» **WHAT TO DO**
Look for the line that has "DHT1 pin DATA: A5 -> B9" in the material below; please repeat it and every line after it, exactly, up to and including the line that has "SONAR pin GND: none -> GND", and nothing else.

» **ENTRIES PROVIDED**
★ ★ ★ ★
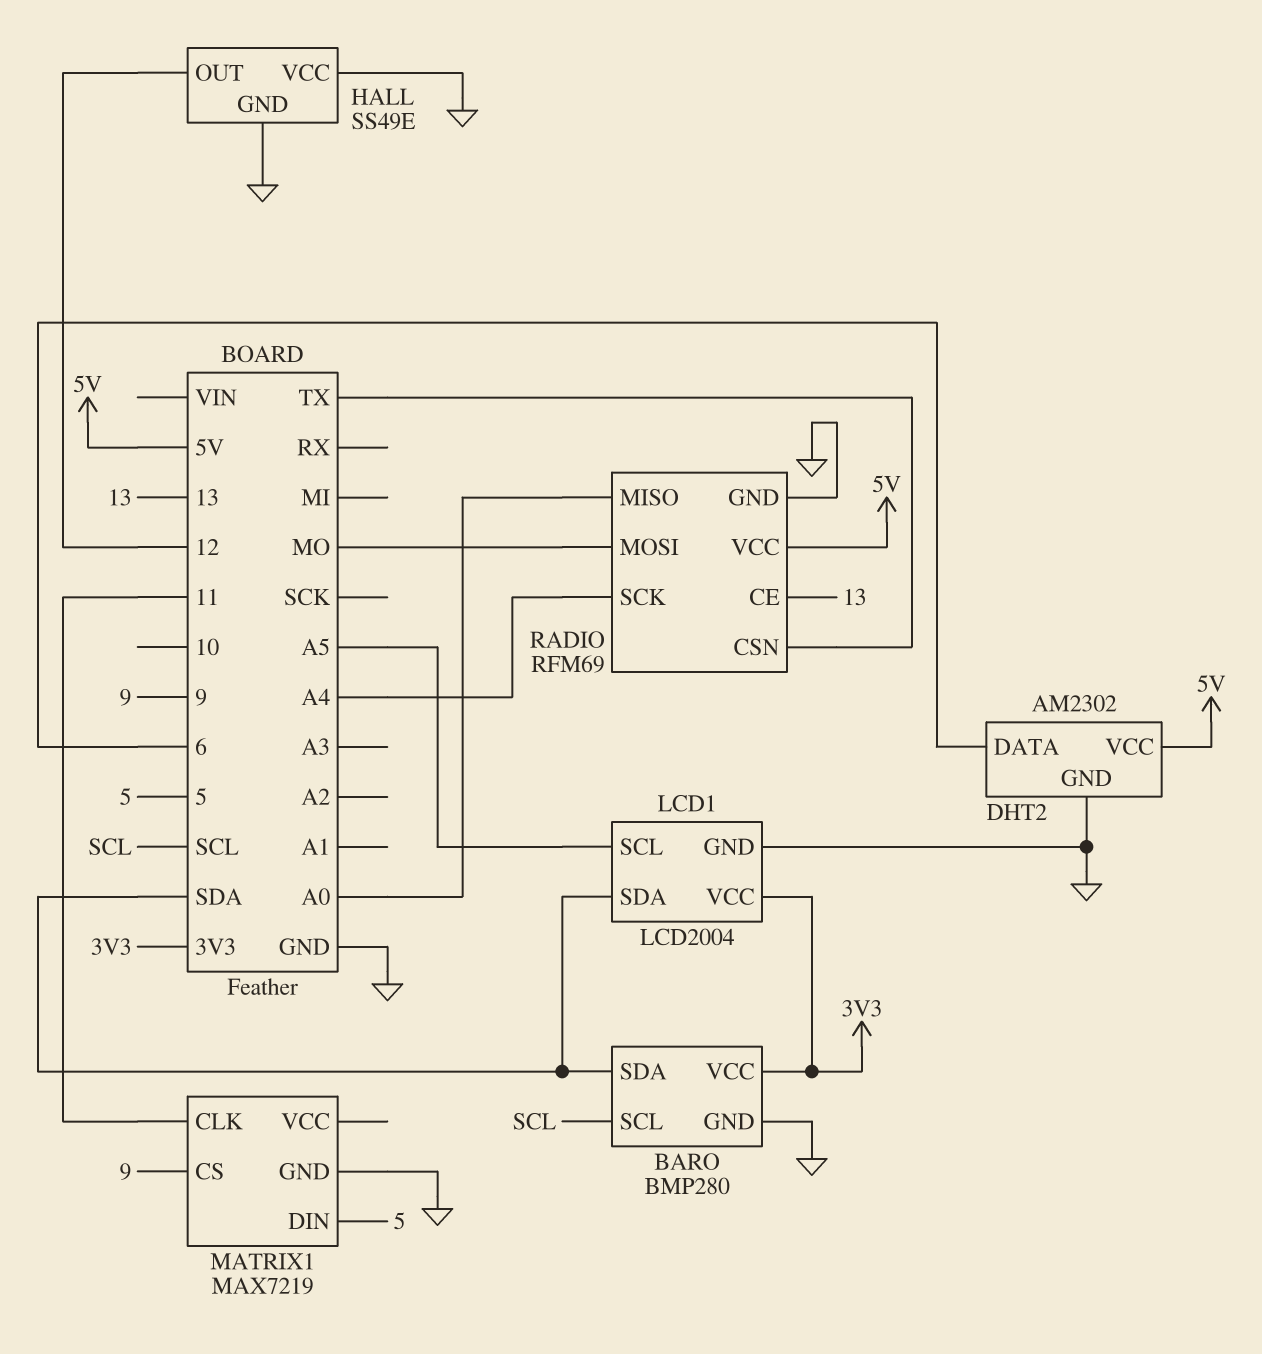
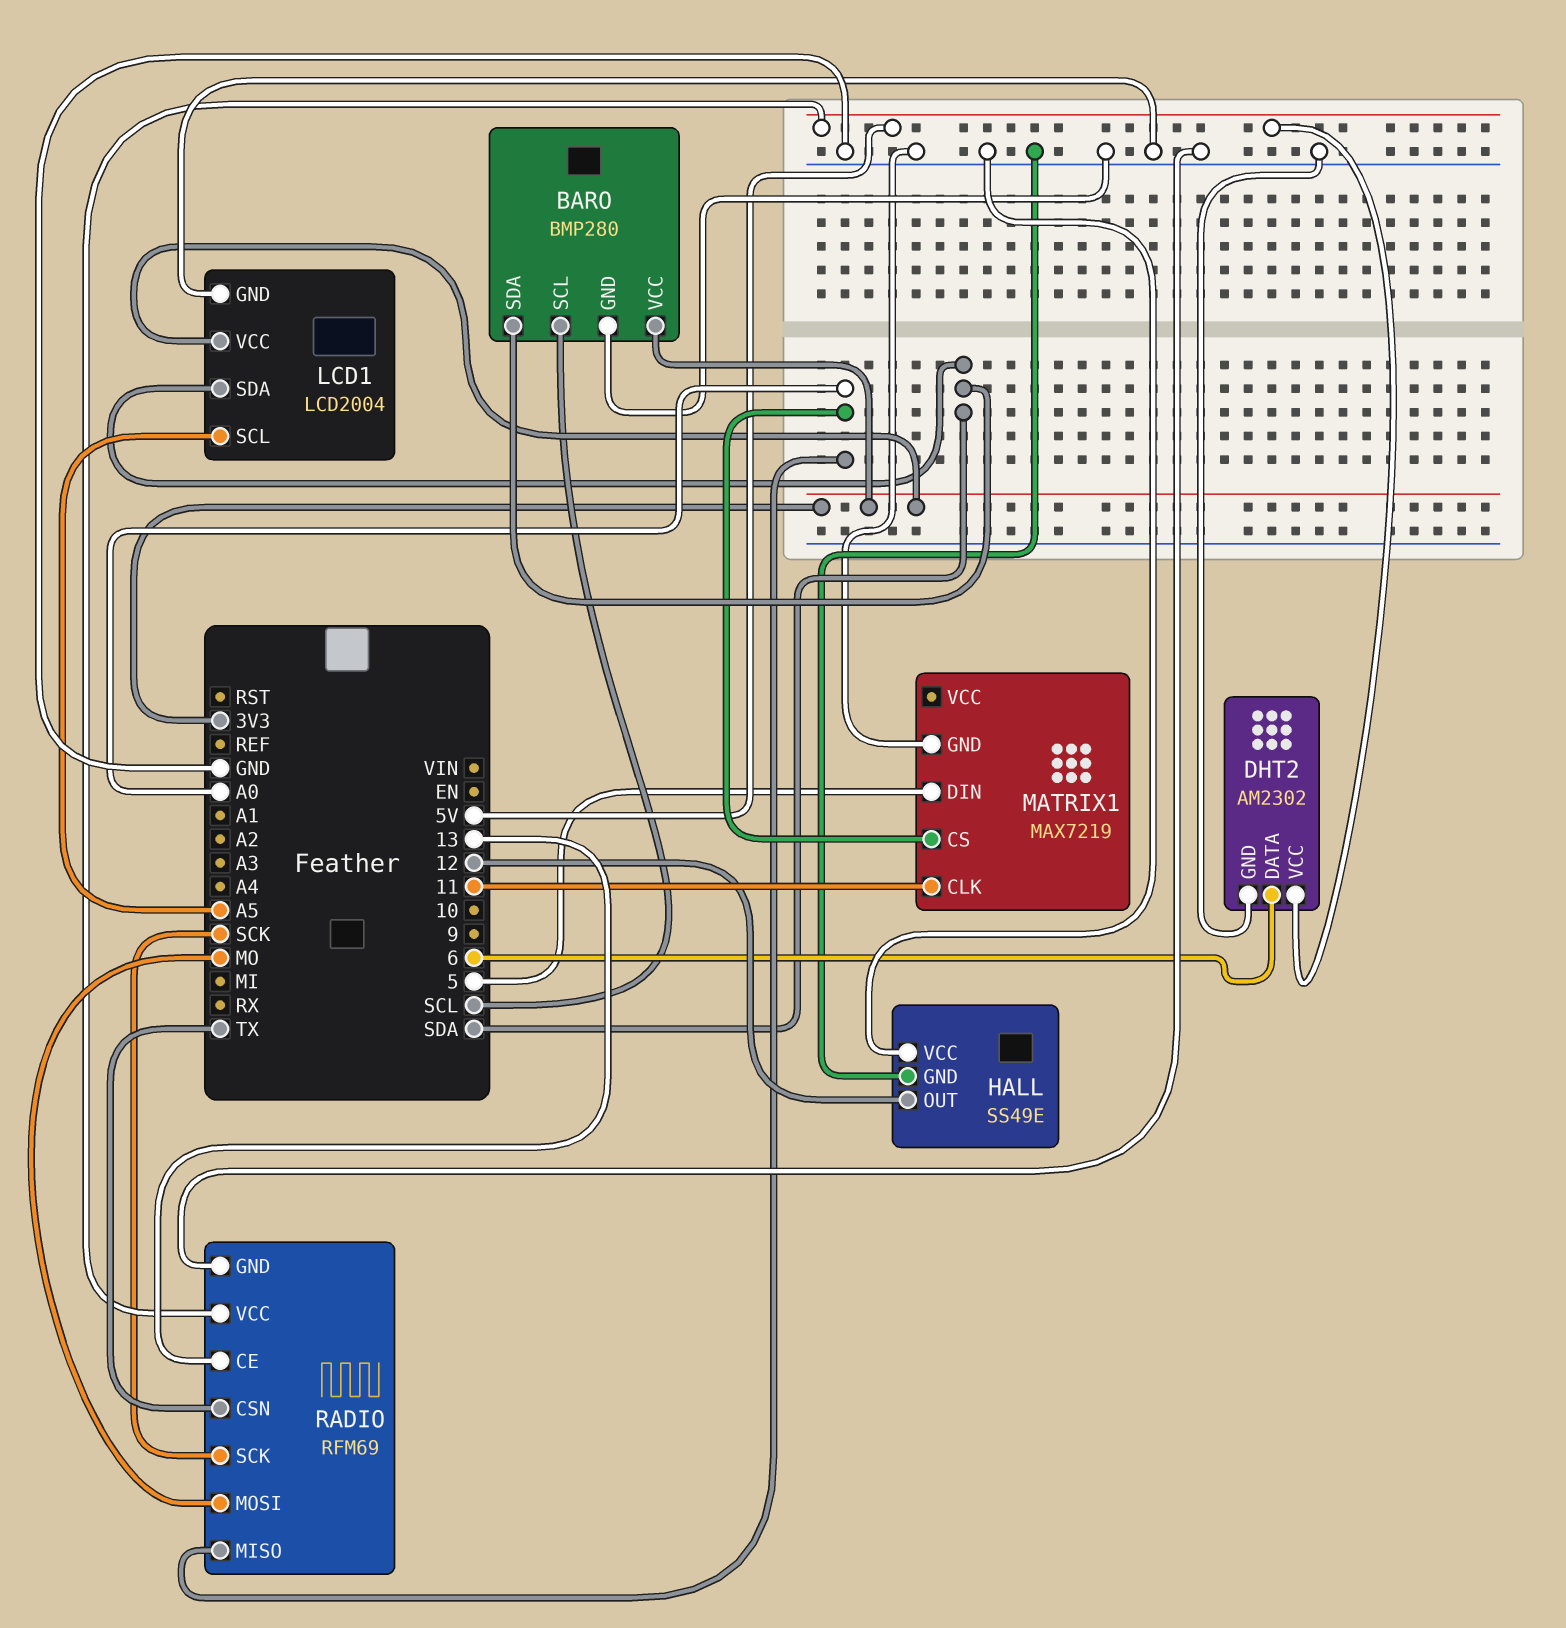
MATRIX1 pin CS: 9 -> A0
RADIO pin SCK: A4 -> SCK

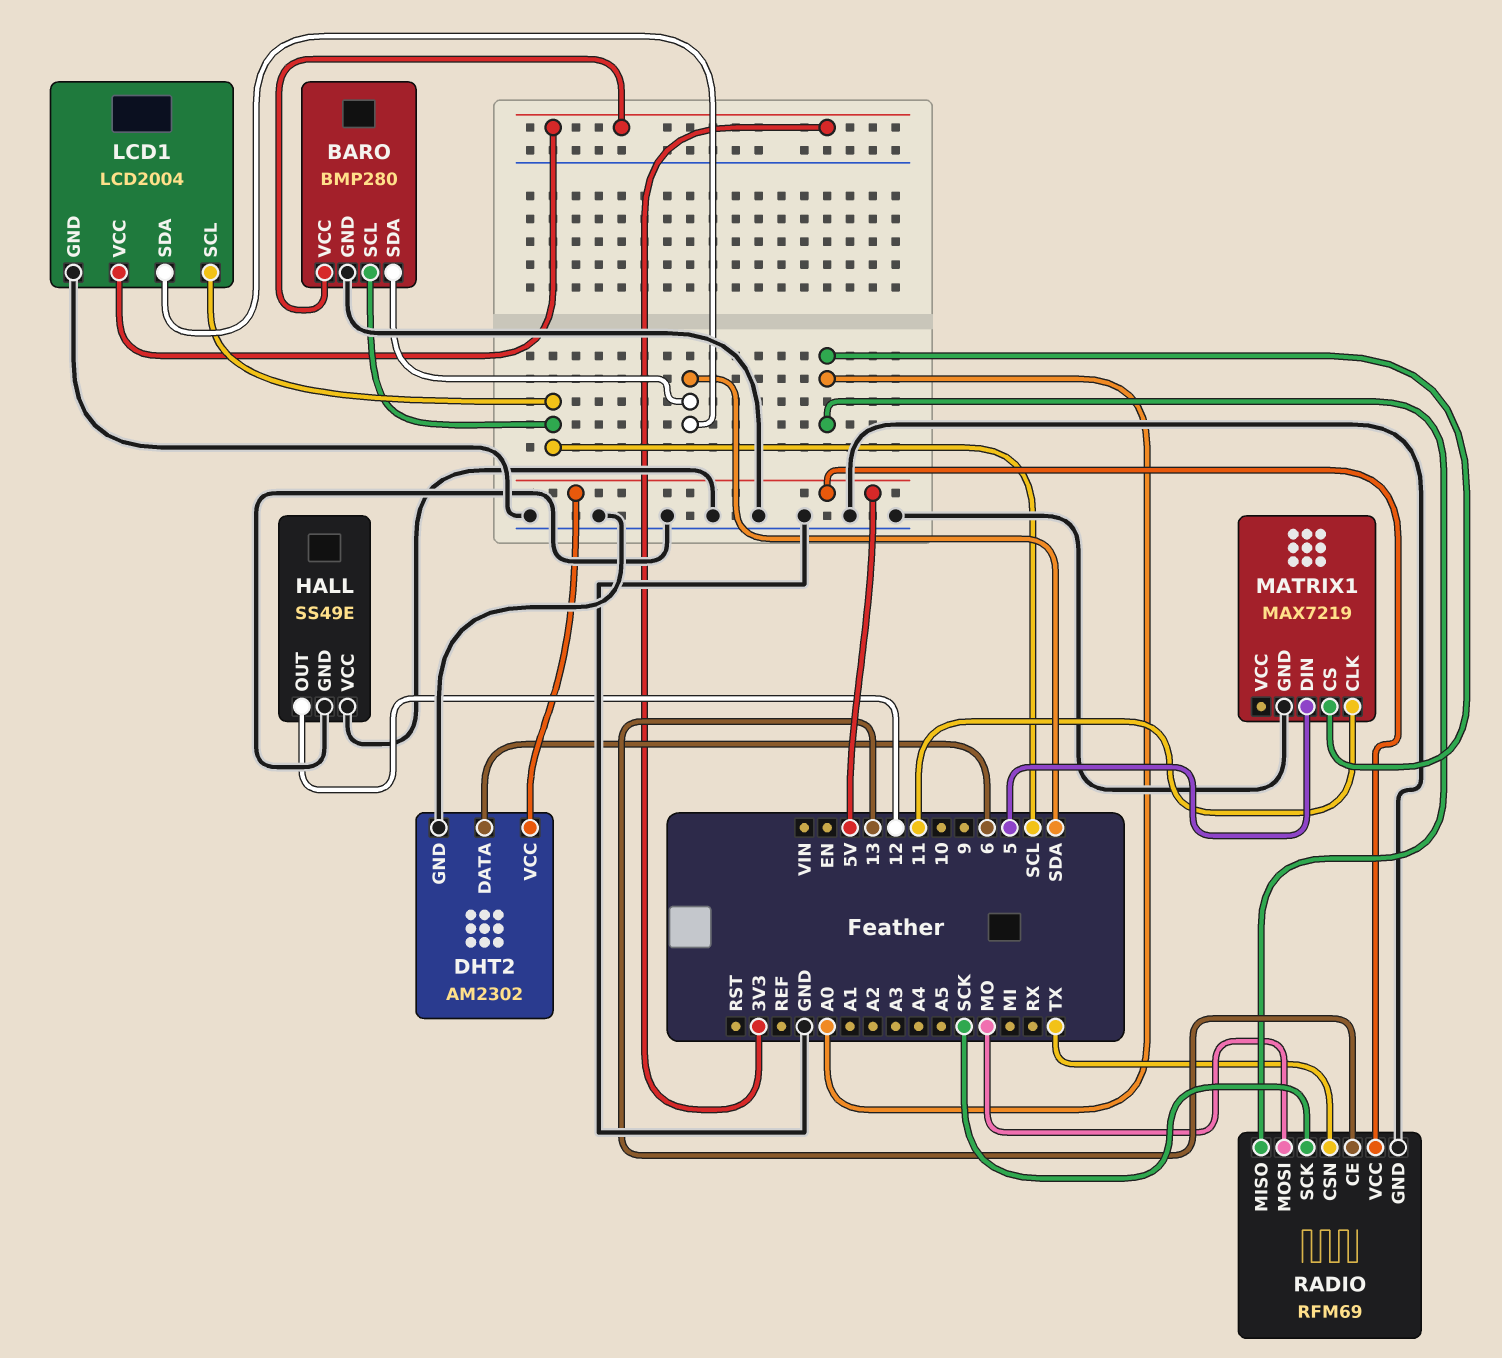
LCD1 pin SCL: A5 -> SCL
★ ★ ★ ★
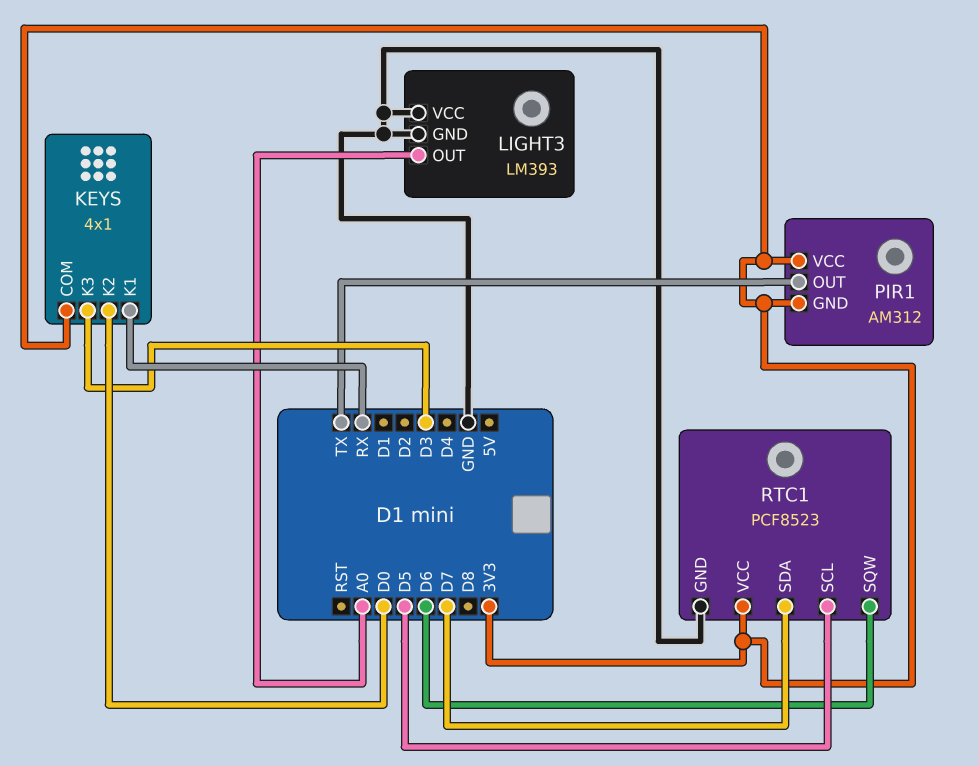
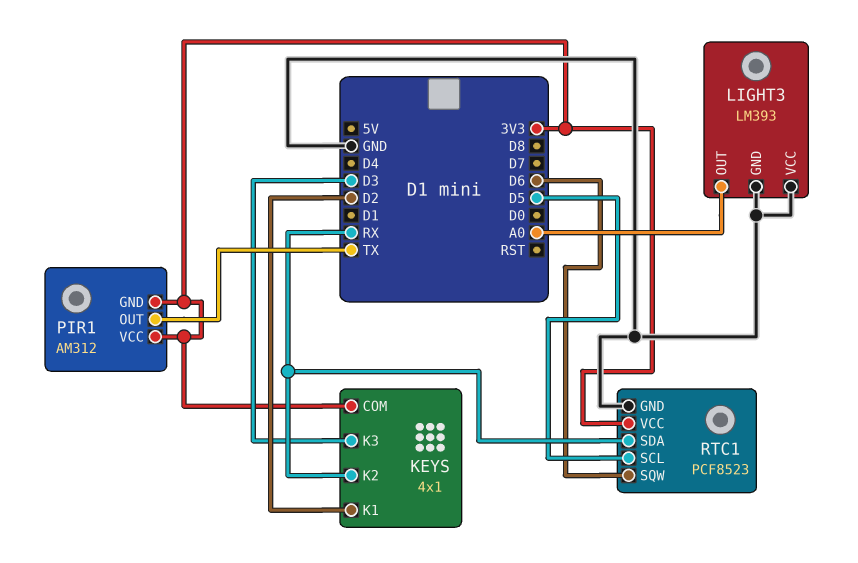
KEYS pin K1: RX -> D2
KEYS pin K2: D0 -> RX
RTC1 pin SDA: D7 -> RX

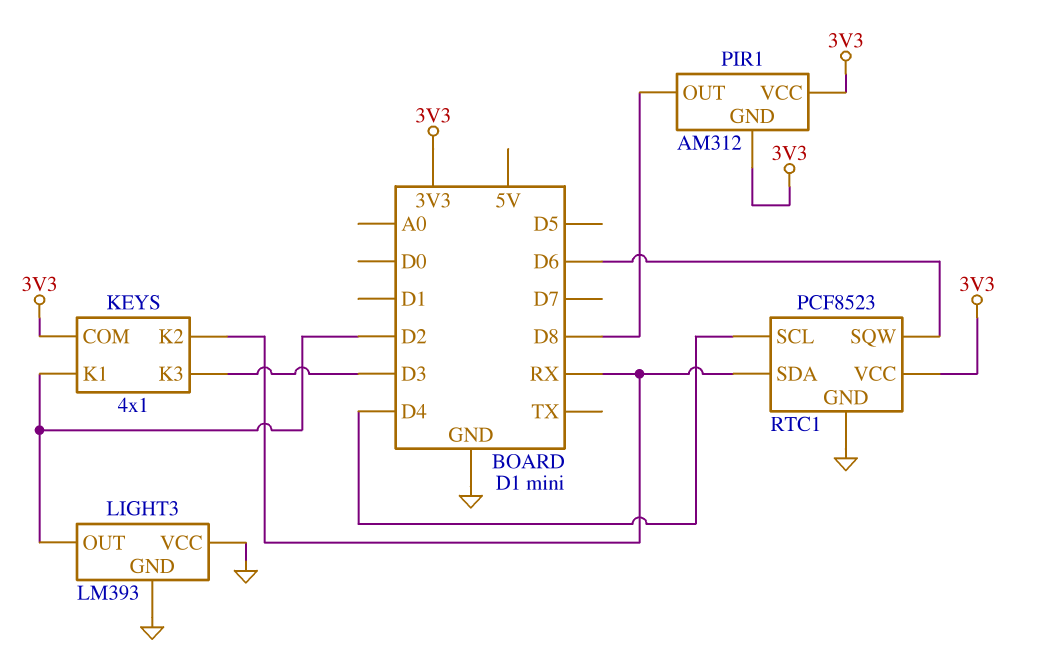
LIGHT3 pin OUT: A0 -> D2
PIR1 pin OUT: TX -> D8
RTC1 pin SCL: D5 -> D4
★ ★ ★ ★
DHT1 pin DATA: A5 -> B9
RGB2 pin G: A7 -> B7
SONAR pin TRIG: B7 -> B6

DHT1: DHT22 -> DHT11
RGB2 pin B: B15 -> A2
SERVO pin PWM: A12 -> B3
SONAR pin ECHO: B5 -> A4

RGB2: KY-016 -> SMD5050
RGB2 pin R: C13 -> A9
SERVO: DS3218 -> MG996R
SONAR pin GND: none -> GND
★ ★ ★ ★
» **YOUR RESPONSE**
DHT1 pin DATA: A5 -> B9
RGB2 pin G: A7 -> B7
SONAR pin TRIG: B7 -> B6

DHT1: DHT22 -> DHT11
RGB2 pin B: B15 -> A2
SERVO pin PWM: A12 -> B3
SONAR pin ECHO: B5 -> A4

RGB2: KY-016 -> SMD5050
RGB2 pin R: C13 -> A9
SERVO: DS3218 -> MG996R
SONAR pin GND: none -> GND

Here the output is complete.